**Exercise directions:** With the pictures left aside, write out the entries that follow exactly.

**Recorded information:**
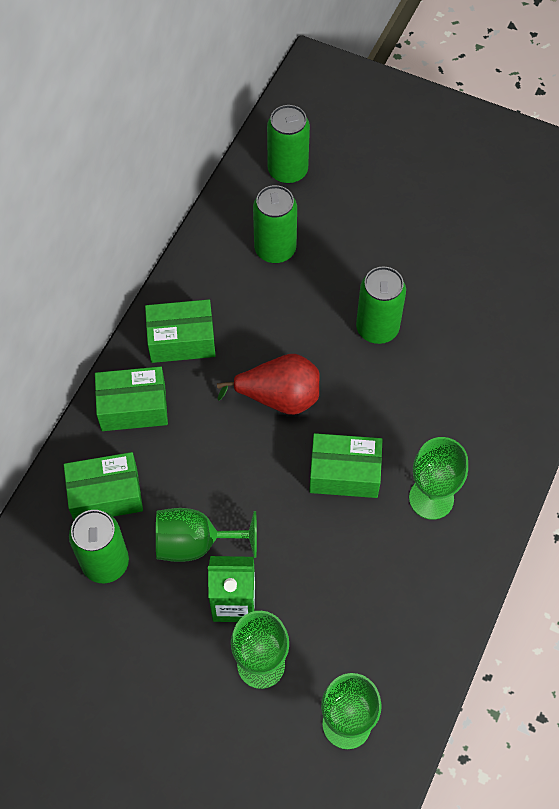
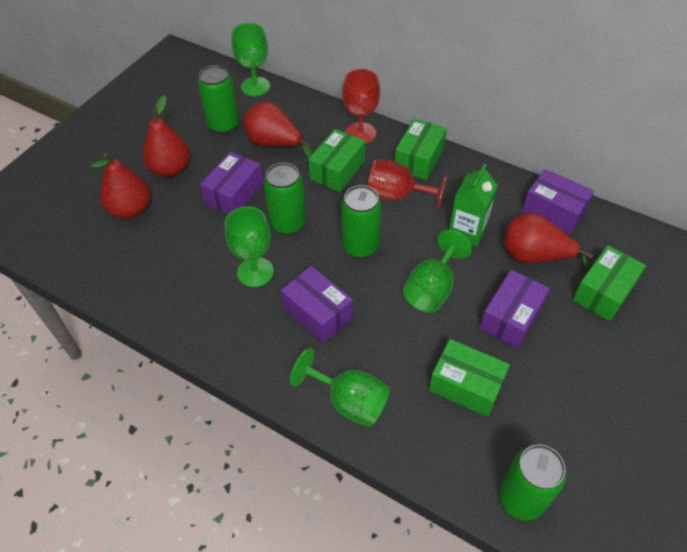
purple box: 0 -> 4
red goblet: 0 -> 2
red pear: 1 -> 4

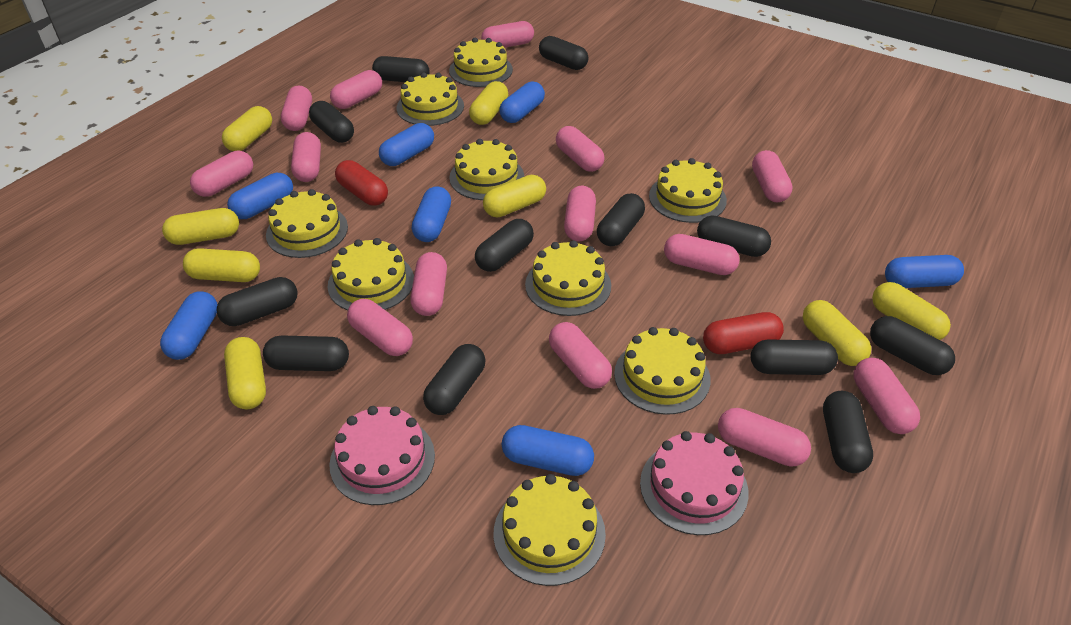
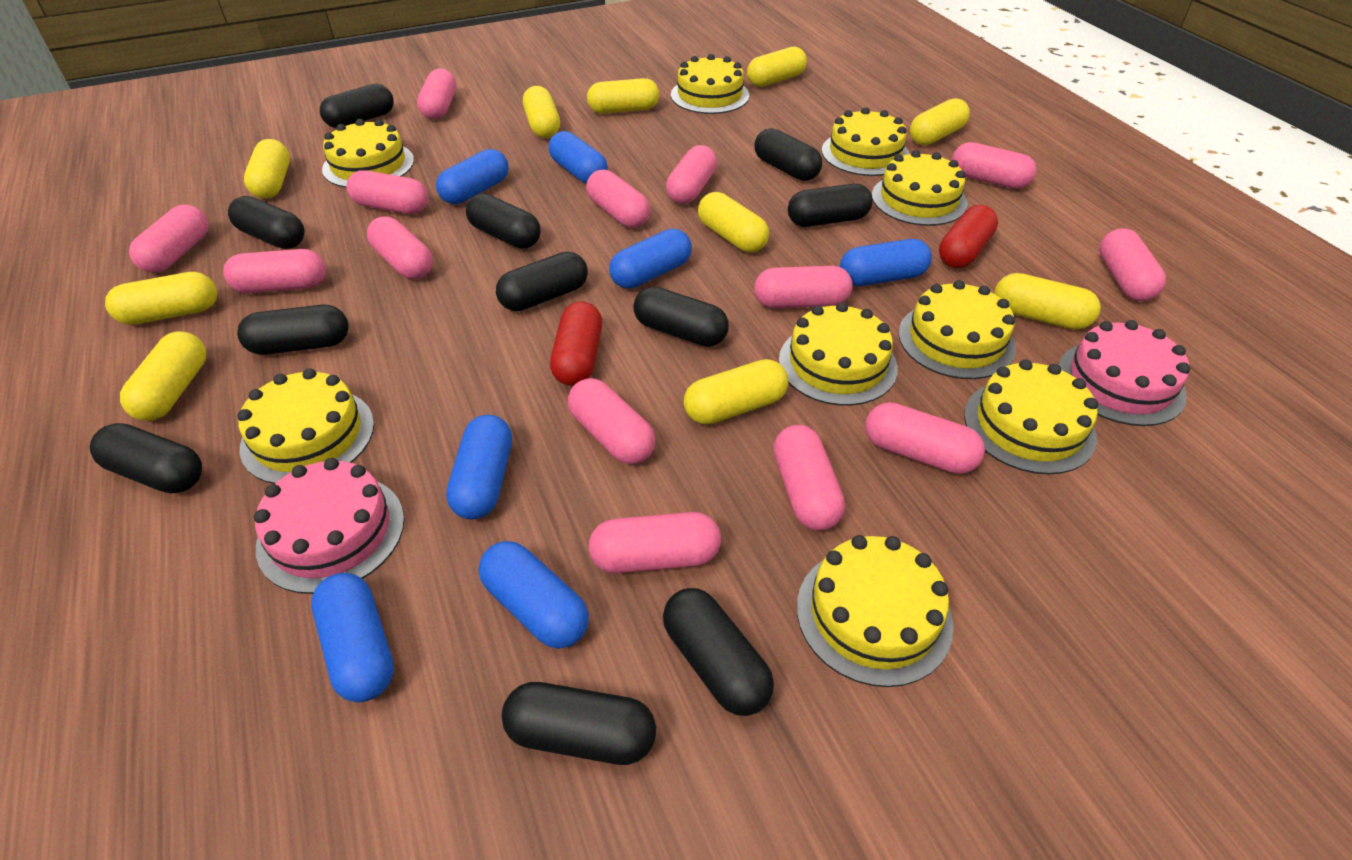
black capsule: 12 -> 11
yellow capsule: 8 -> 10

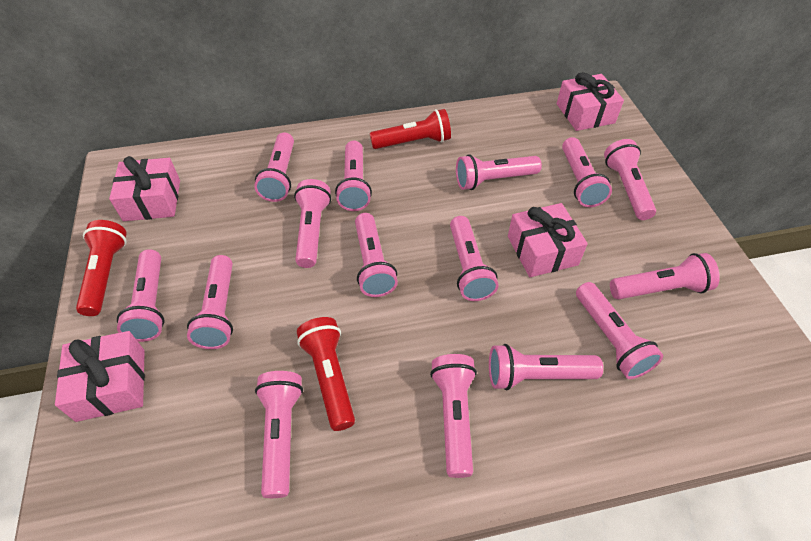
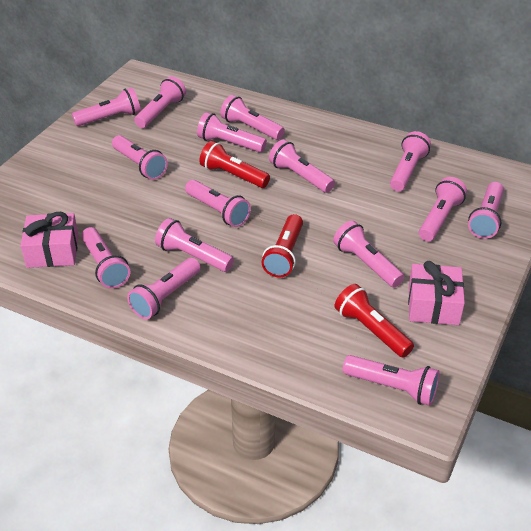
pink gift: 4 -> 2

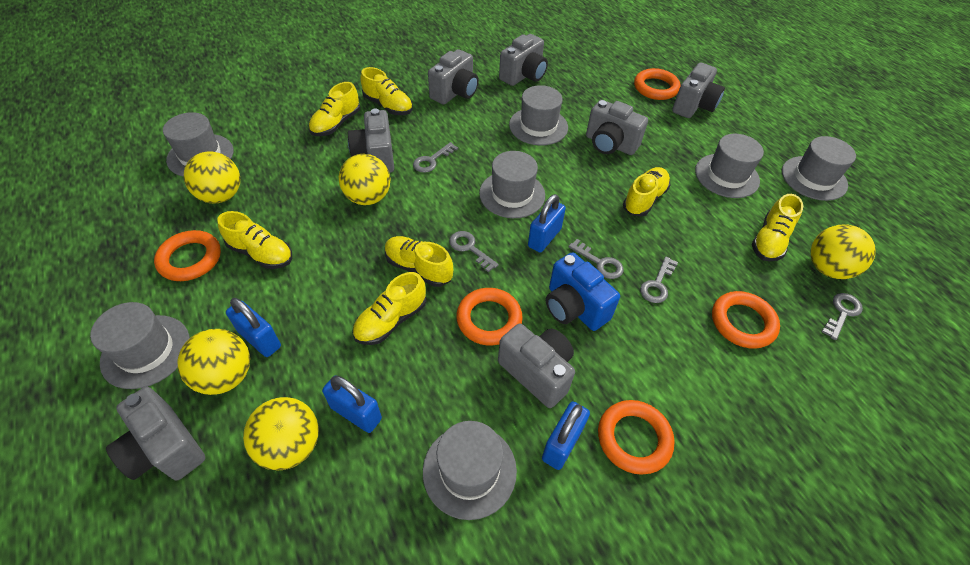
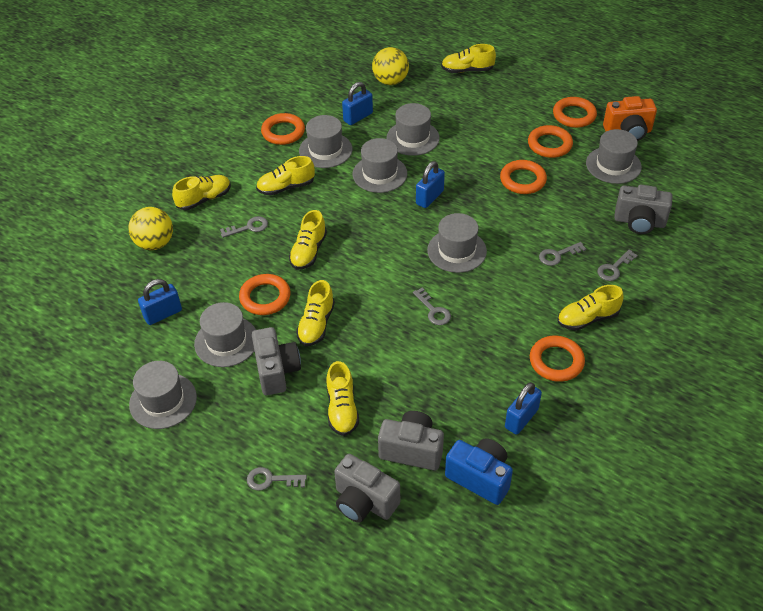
grey camera: 7 -> 4
orange camera: 0 -> 1
orange ring: 5 -> 6
yellow ball: 5 -> 2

**Completed exercise:**
purple box: 0 -> 4
red goblet: 0 -> 2
red pear: 1 -> 4

black capsule: 12 -> 11
yellow capsule: 8 -> 10

pink gift: 4 -> 2

grey camera: 7 -> 4
orange camera: 0 -> 1
orange ring: 5 -> 6
yellow ball: 5 -> 2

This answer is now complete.